Data
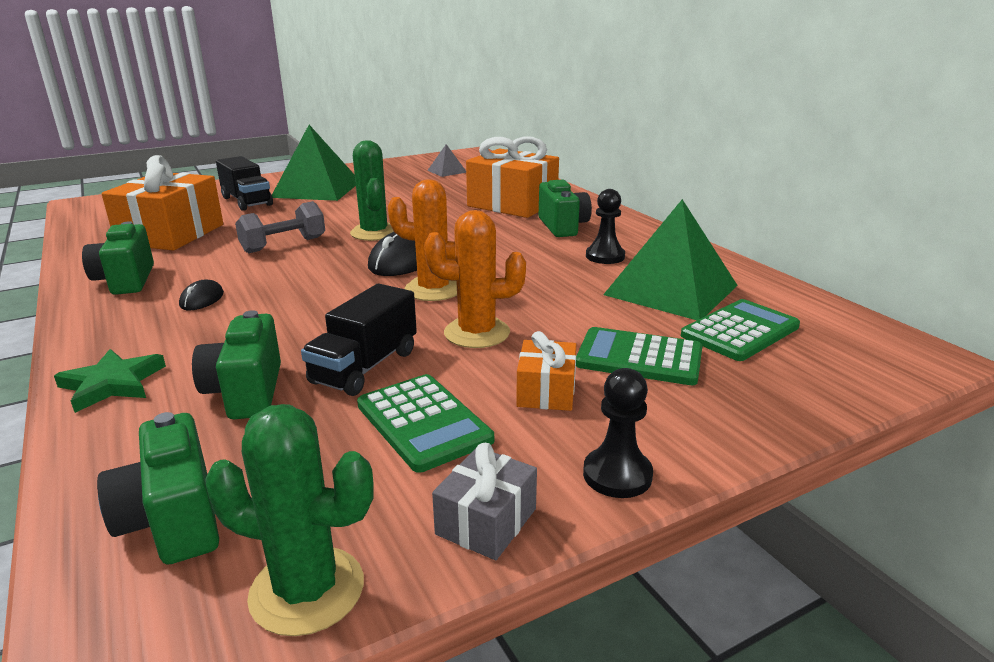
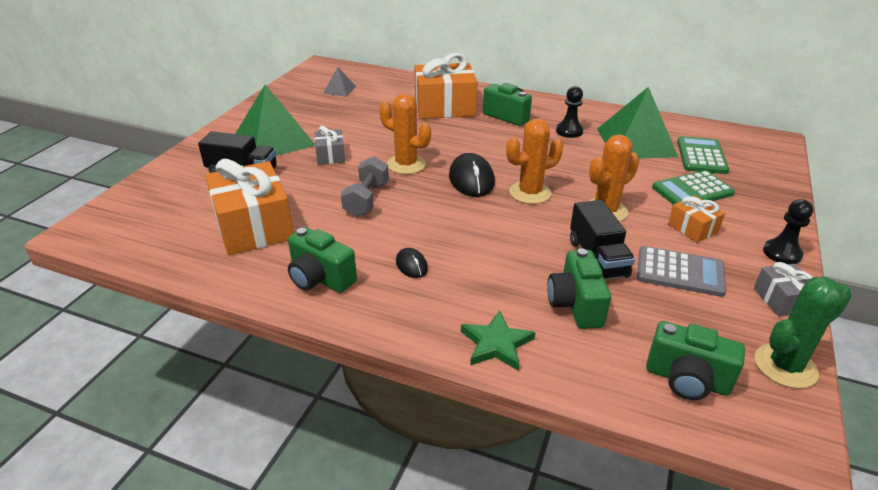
camera: 40 degrees left, 10 degrees up
(246, 392) = (575, 305): green camera -> green camera turned 45 degrees clockwise
(331, 209) = (330, 155): none -> grey gift
(374, 233) = (406, 164): green cactus -> orange cactus
(423, 422) = (680, 272): green calculator -> grey calculator

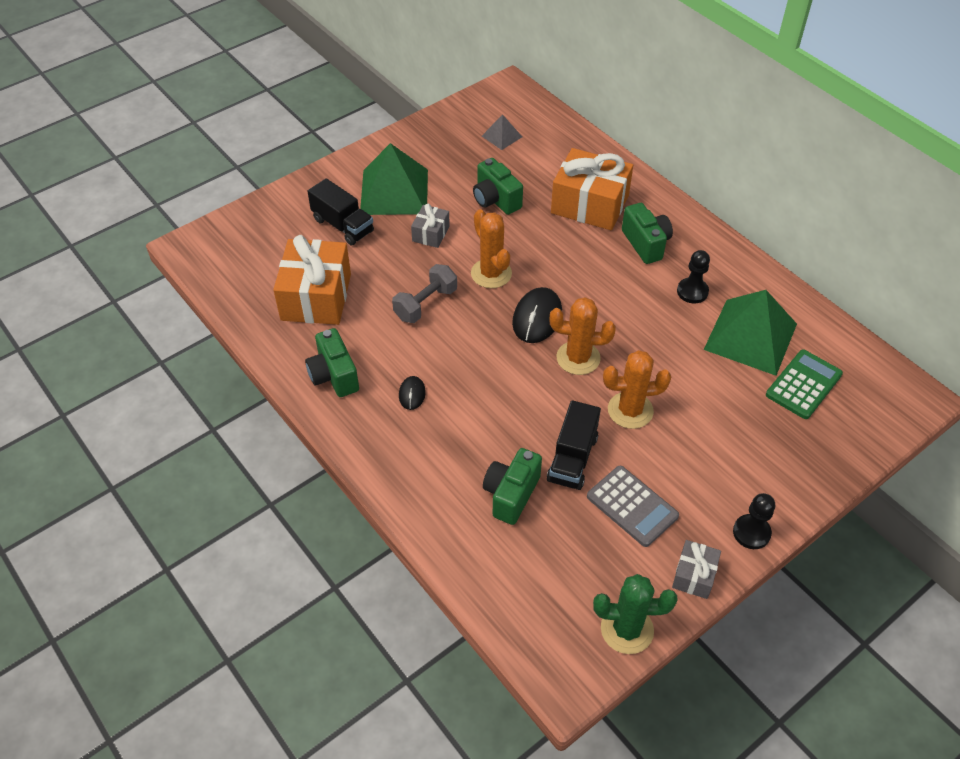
camera: 30 degrees right, 15 degrees up
(496, 344) = (420, 498): green star -> none
(687, 380) = (536, 599): green camera -> green camera (495, 200)
(692, 190) = (743, 424): green calculator -> none
(692, 228) = (694, 467): orange gift -> none

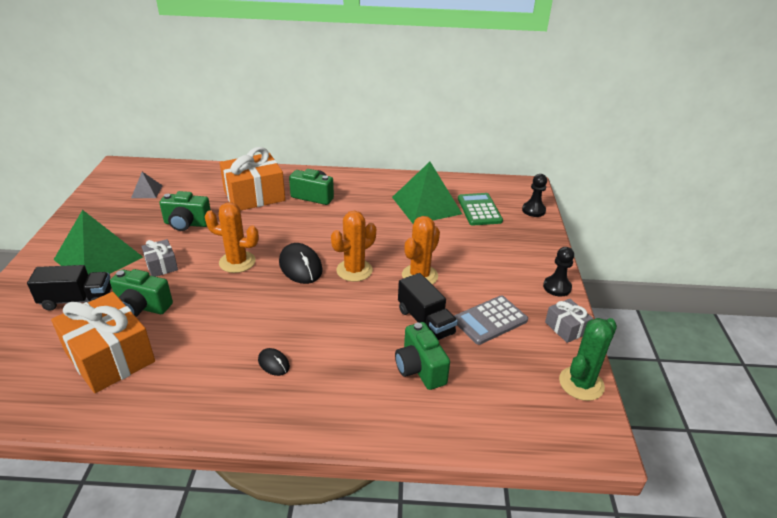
camera: 50 degrees left, 15 degrees down
(334, 375) = (194, 396): green camera -> green camera (142, 307)
(425, 304) = (211, 306): grey dumbbell -> none
(632, 506) = (490, 320): grey calculator -> grey calculator turned 150 degrees clockwise
(692, 291) = (370, 203): black pawn -> black pawn (533, 210)

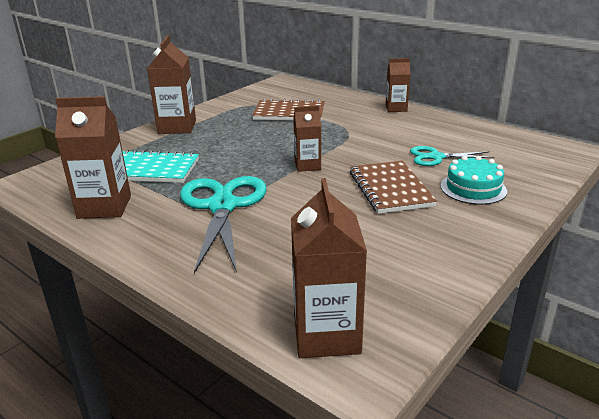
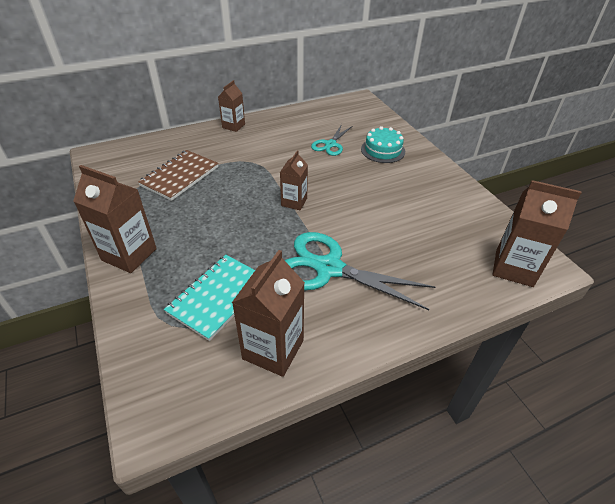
camera: 65 degrees left, 15 degrees up
(390, 189) = (360, 180): brown notebook -> none

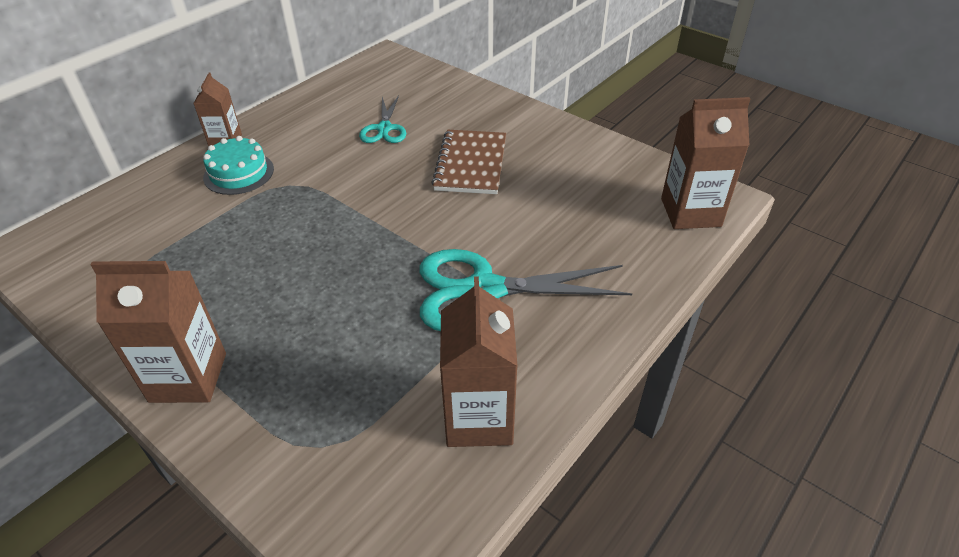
camera: 25 degrees left, 0 degrees up
(180, 176) = (190, 239): brown notebook -> brown notebook (470, 164)
(218, 297) = (362, 383): turquoise notebook -> none
(294, 202) = (384, 221): brown carton -> none
(383, 150) = (458, 116): turquoise cake -> turquoise cake (239, 173)

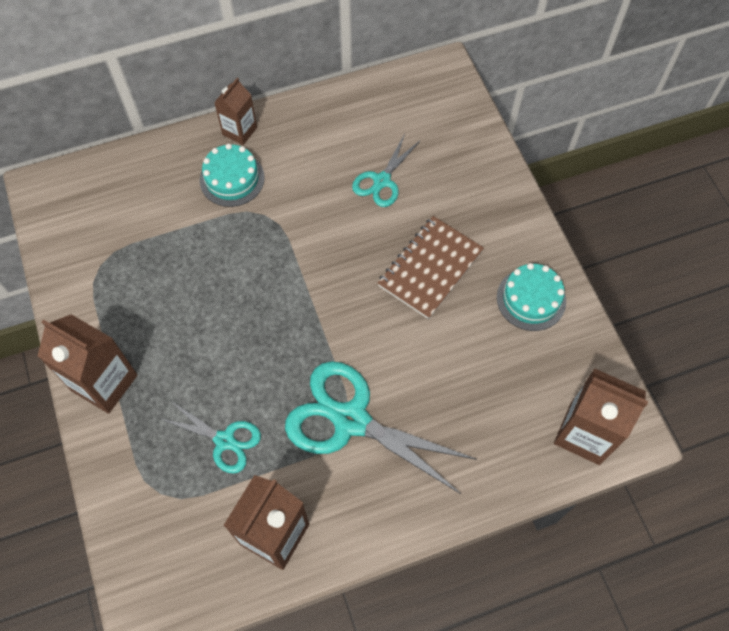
camera: 30 degrees right, 20 degrees up
(365, 364) = (224, 440): none -> turquoise scissors
(570, 151) = (531, 299): none -> turquoise cake

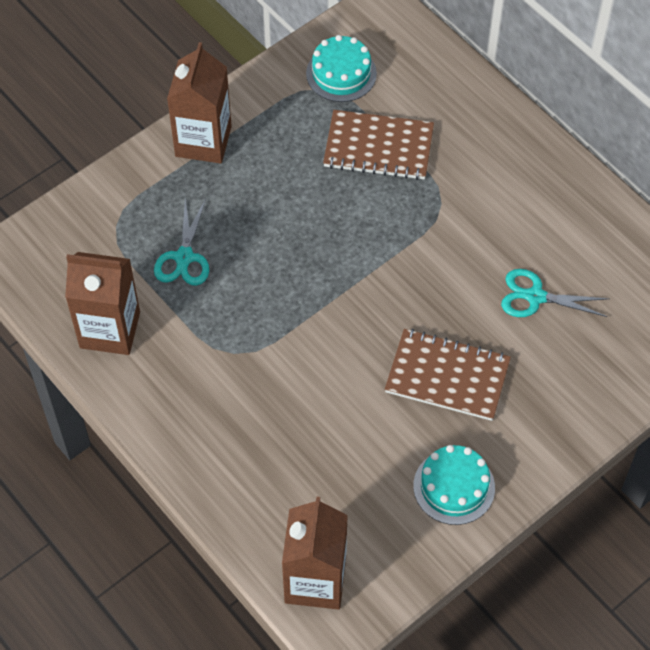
camera: 70 degrees right, 5 degrees down
(186, 241) = (378, 147): none -> brown notebook
(232, 179) = (470, 159): turquoise cake -> turquoise cake (341, 73)
(239, 131) = (532, 144): brown carton -> none
(351, 420) = (245, 356): turquoise scissors -> none

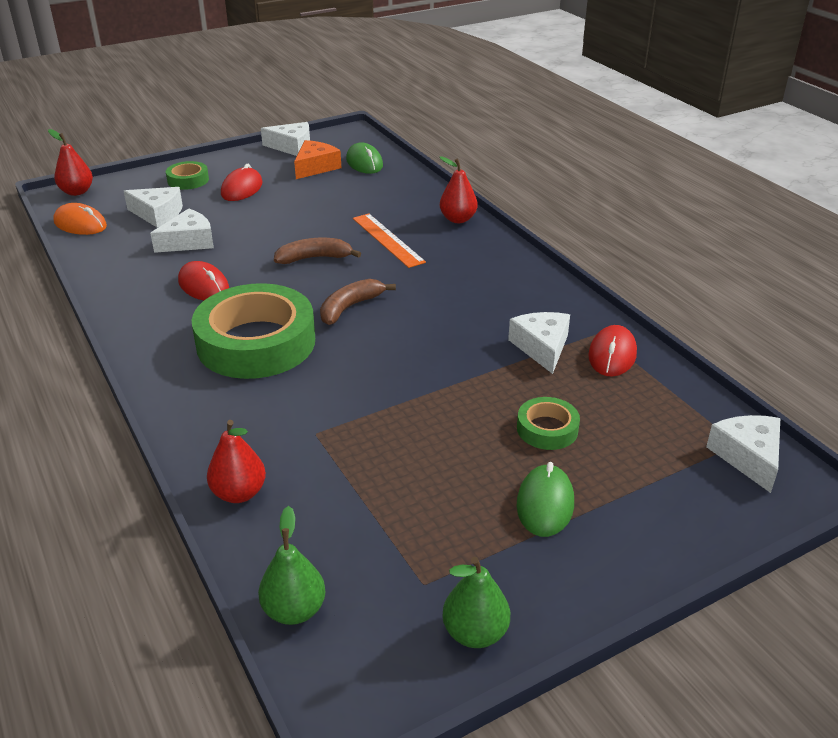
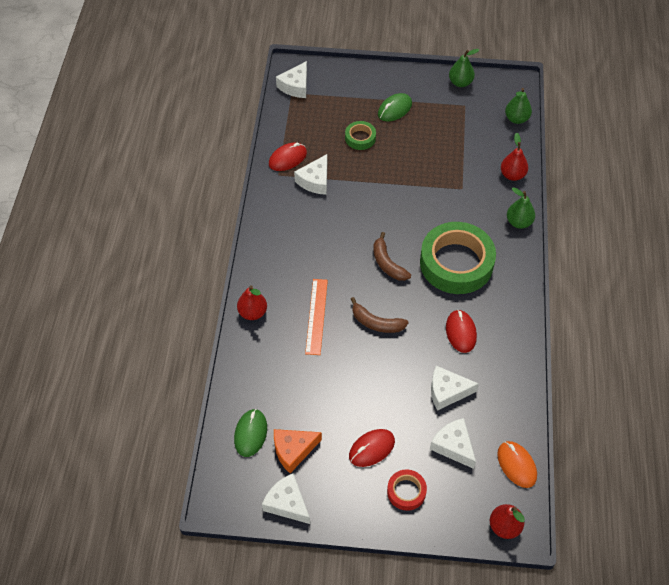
camera: 145 degrees left, 20 degrees up
(188, 180) = (406, 491): green tape -> red tape
(188, 427) = (518, 222): none -> green pear
(350, 307) = (387, 263): brown banana -> brown banana turned 75 degrees clockwise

Task instructions
No picture is to be printed. Output exactly the lines above from the line containing "(374, 233) = (406, 164): green" through the line containing "(692, 291) = (370, 203): black".

The completed task
(374, 233) = (406, 164): green cactus -> orange cactus
(423, 422) = (680, 272): green calculator -> grey calculator

camera: 30 degrees right, 15 degrees up
(496, 344) = (420, 498): green star -> none
(687, 380) = (536, 599): green camera -> green camera (495, 200)
(692, 190) = (743, 424): green calculator -> none
(692, 228) = (694, 467): orange gift -> none

camera: 50 degrees left, 15 degrees down
(334, 375) = (194, 396): green camera -> green camera (142, 307)
(425, 304) = (211, 306): grey dumbbell -> none
(632, 506) = (490, 320): grey calculator -> grey calculator turned 150 degrees clockwise
(692, 291) = (370, 203): black pawn -> black pawn (533, 210)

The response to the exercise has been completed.